▸ YOUR GOAL
From the entries below, copy exactly the lines from the one that contains "pink teddy bear: 1 -> 0" through the one that contains "turquoise teddy bear: 1 -> 2", both included, and only those.

=== MATERIAL FOR THIS EXERCISE ===

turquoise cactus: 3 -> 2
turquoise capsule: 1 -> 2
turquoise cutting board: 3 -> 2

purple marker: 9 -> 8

===
=== MATERIAL FOR THIS EXERCISE ===

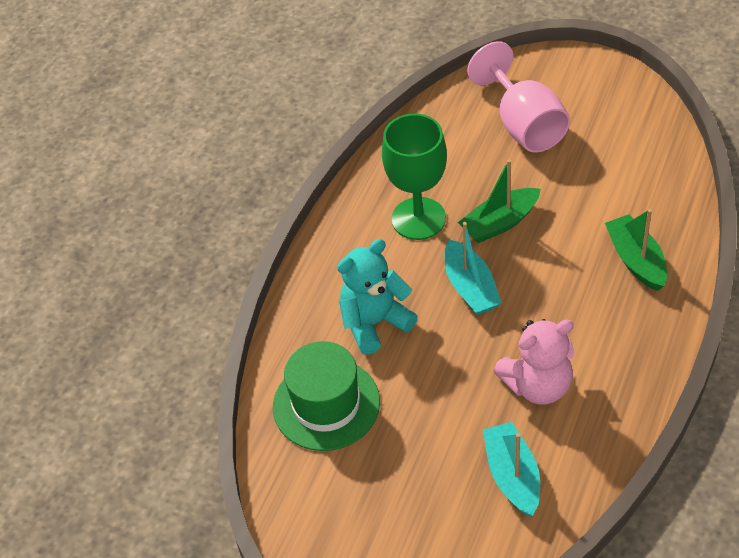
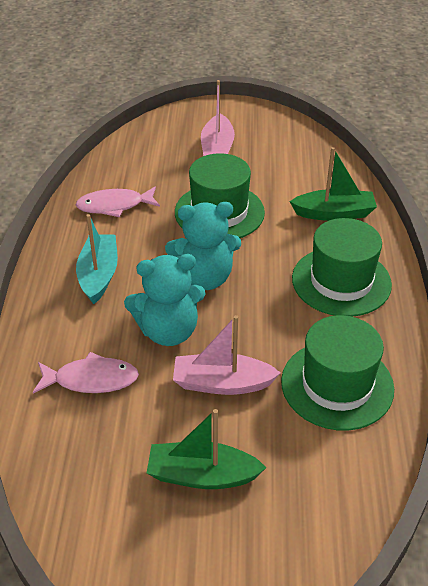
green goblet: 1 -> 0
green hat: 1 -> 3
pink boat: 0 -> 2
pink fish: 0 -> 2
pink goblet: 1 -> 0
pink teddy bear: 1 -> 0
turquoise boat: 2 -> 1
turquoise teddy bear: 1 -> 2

===

▸ WRITTEN ANSWER
pink teddy bear: 1 -> 0
turquoise boat: 2 -> 1
turquoise teddy bear: 1 -> 2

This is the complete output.